# REQUIREMENT
Scan the lines below for "DGND" and copy the matches.

# DATA TO USE
================================

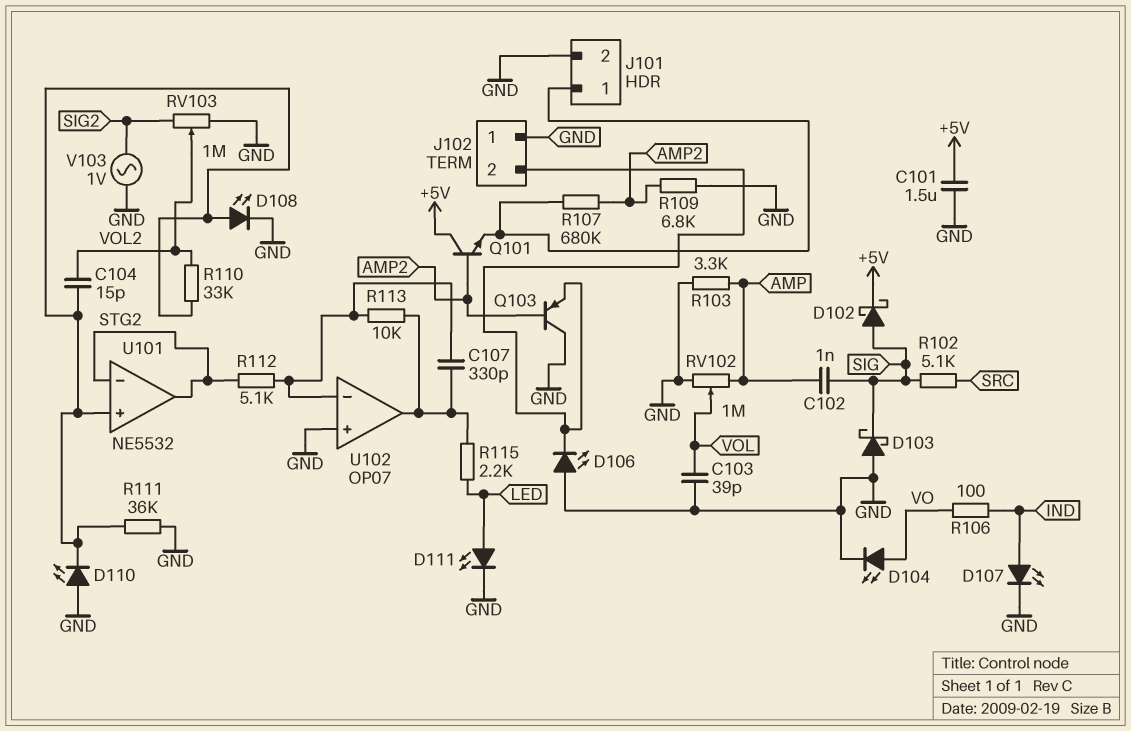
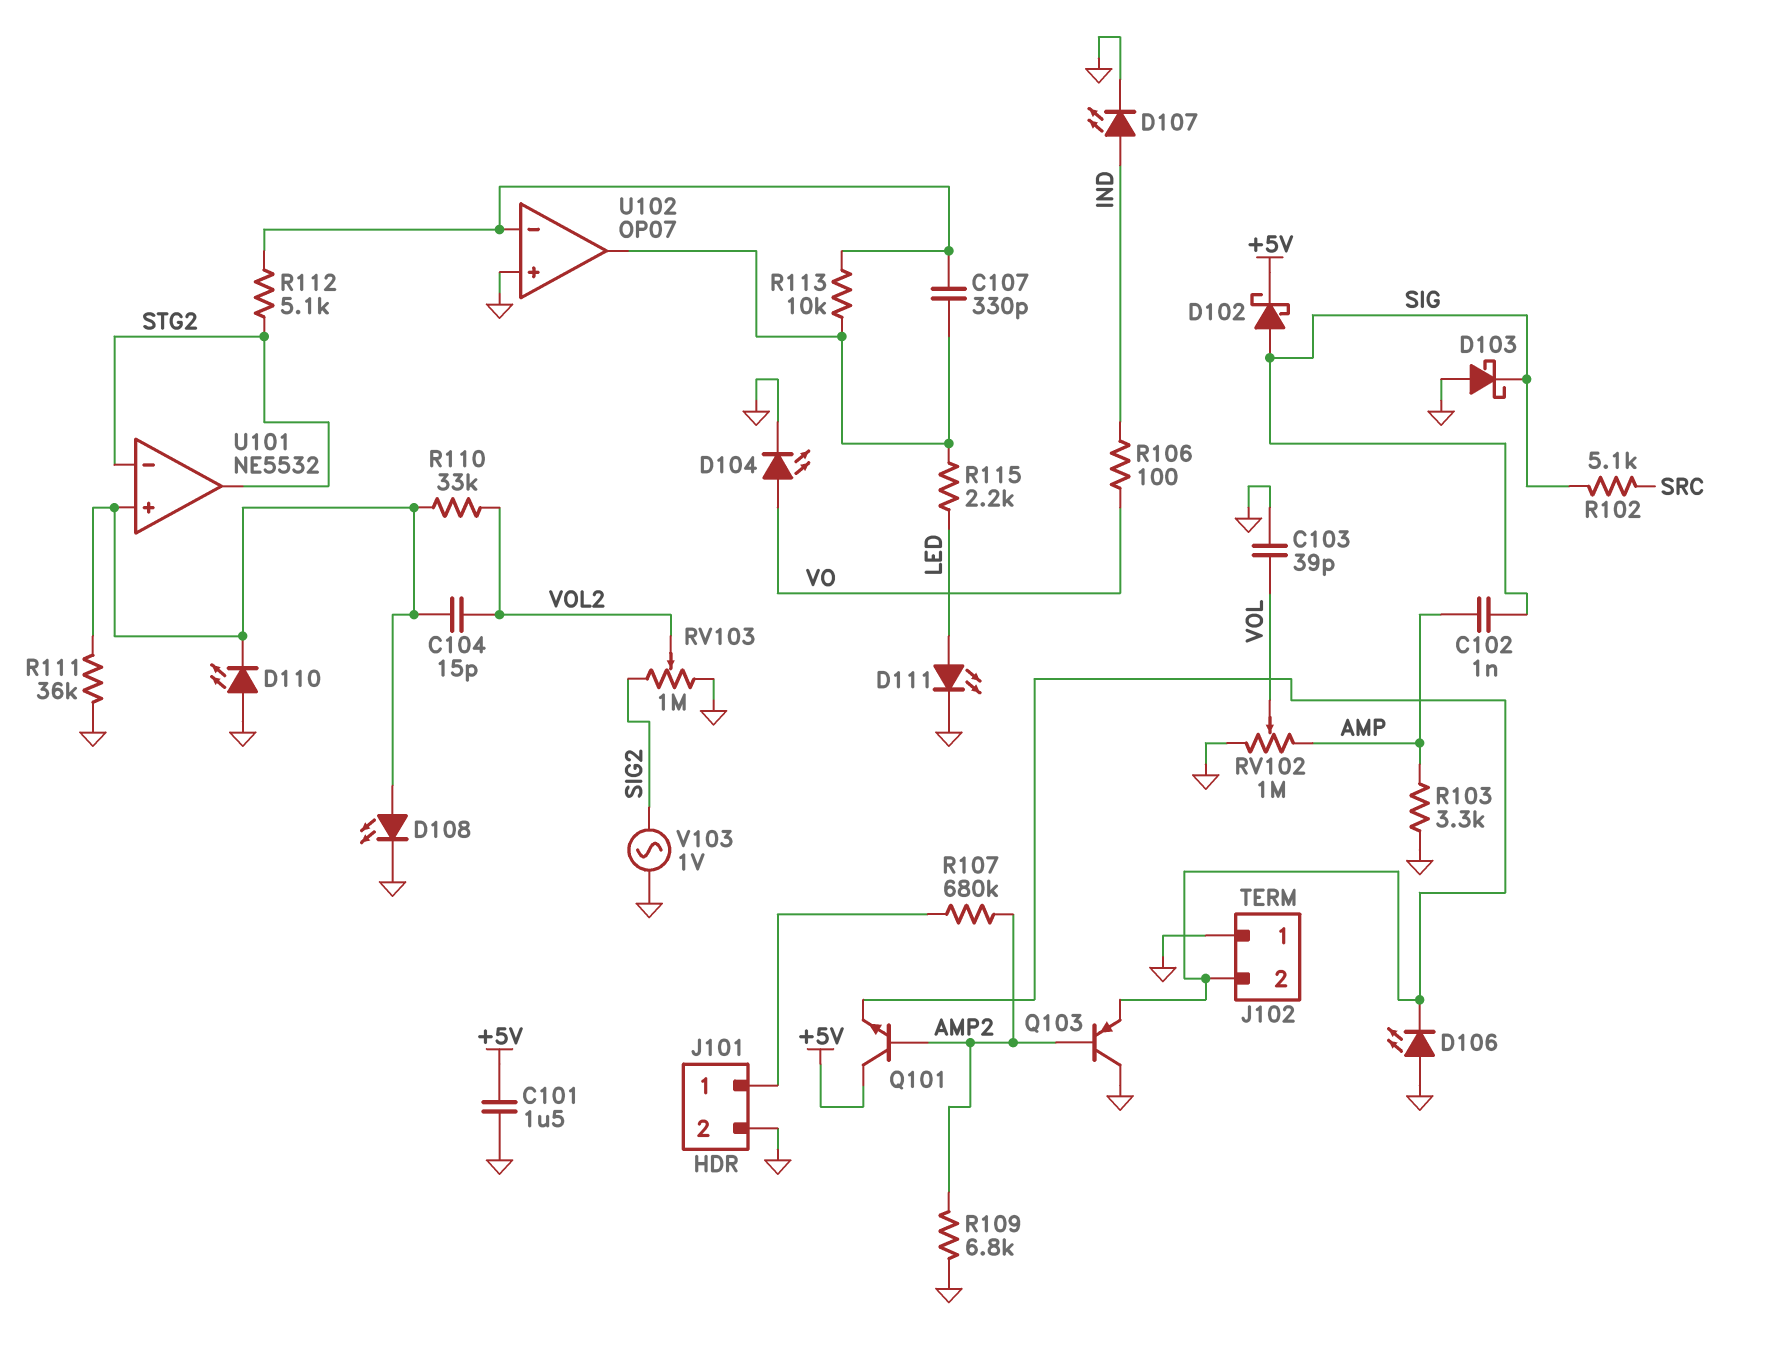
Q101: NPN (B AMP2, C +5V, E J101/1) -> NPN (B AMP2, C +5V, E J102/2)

================================

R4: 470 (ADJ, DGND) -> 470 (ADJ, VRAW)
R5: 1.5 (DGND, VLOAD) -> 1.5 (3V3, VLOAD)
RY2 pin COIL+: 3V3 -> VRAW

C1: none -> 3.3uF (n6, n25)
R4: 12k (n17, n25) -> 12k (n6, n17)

================================

# ANSWER BELOW
R4: 470 (ADJ, DGND) -> 470 (ADJ, VRAW)
R5: 1.5 (DGND, VLOAD) -> 1.5 (3V3, VLOAD)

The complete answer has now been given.